What you have to do. Set down, word for word, only the lines from the start of the records through the line bearing "tan brick D1:E1 level 2 -> none"; include no pictures.

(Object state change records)
__________
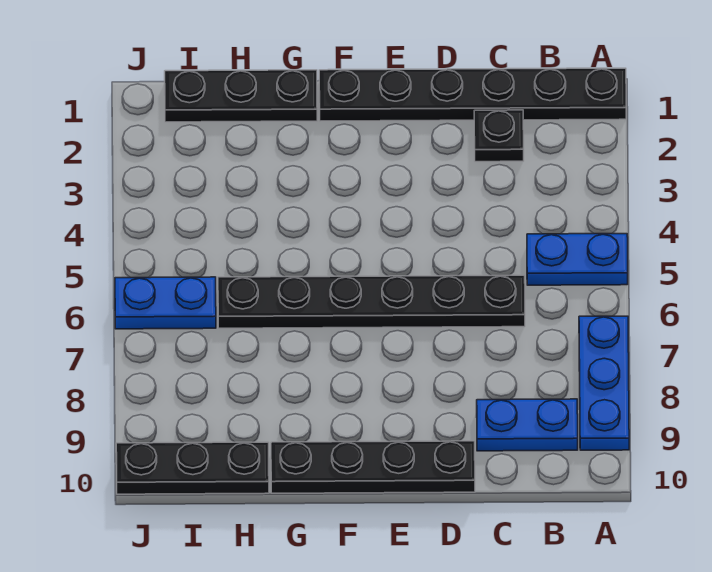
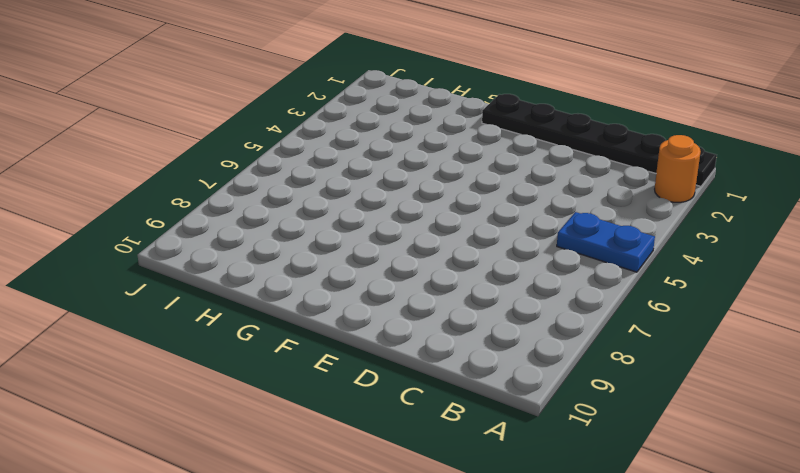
orange round brick A2 level 1 -> none
none -> blue plate A7:A9 level 1
none -> blue plate B9:C9 level 1

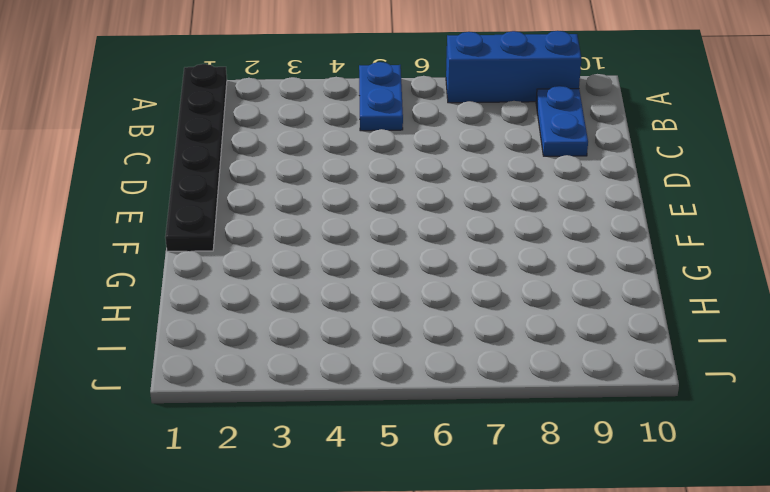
blue brick A7:A9 level 1 -> blue plate A7:A9 level 1
none -> black plate C2 level 1
none -> black plate C6:H6 level 1

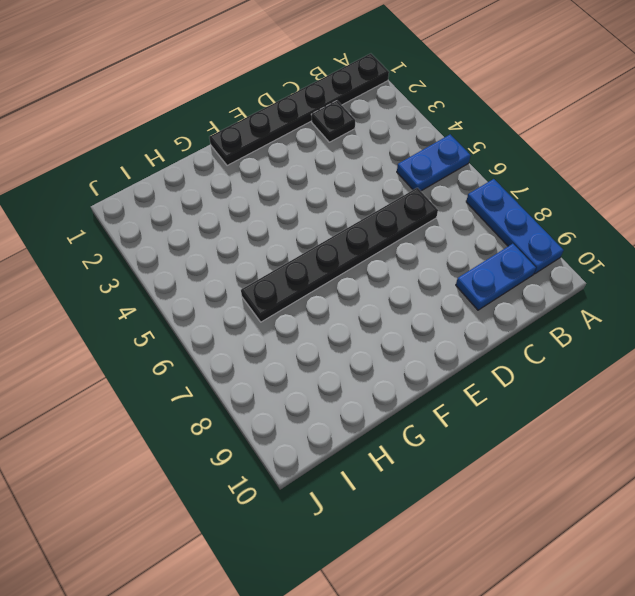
none -> black plate D10:G10 level 1
none -> black plate G1:I1 level 1

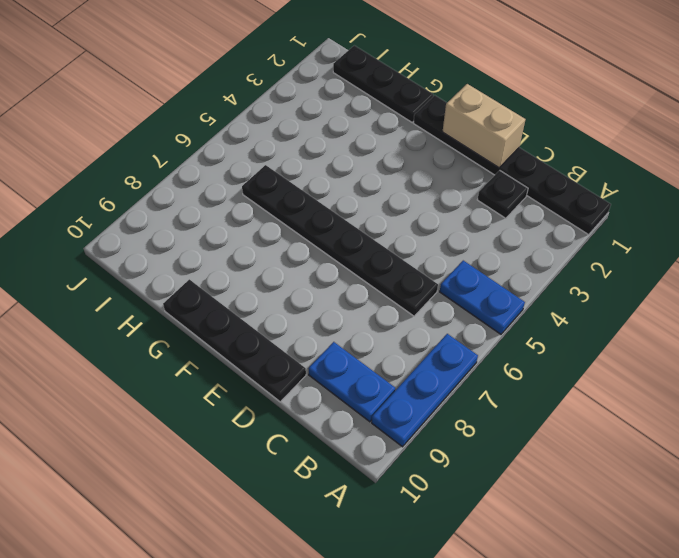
tan brick D1:E1 level 2 -> none
none -> black plate H10:J10 level 1
none -> blue plate I6:J6 level 1

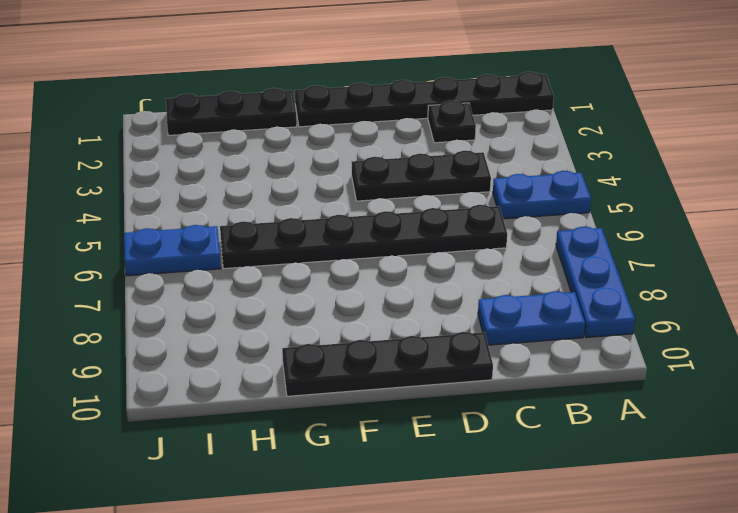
black plate C4:E4 level 1 -> black plate H10:J10 level 1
__________
Exercise result.
orange round brick A2 level 1 -> none
none -> blue plate A7:A9 level 1
none -> blue plate B9:C9 level 1

blue brick A7:A9 level 1 -> blue plate A7:A9 level 1
none -> black plate C2 level 1
none -> black plate C6:H6 level 1

none -> black plate D10:G10 level 1
none -> black plate G1:I1 level 1

tan brick D1:E1 level 2 -> none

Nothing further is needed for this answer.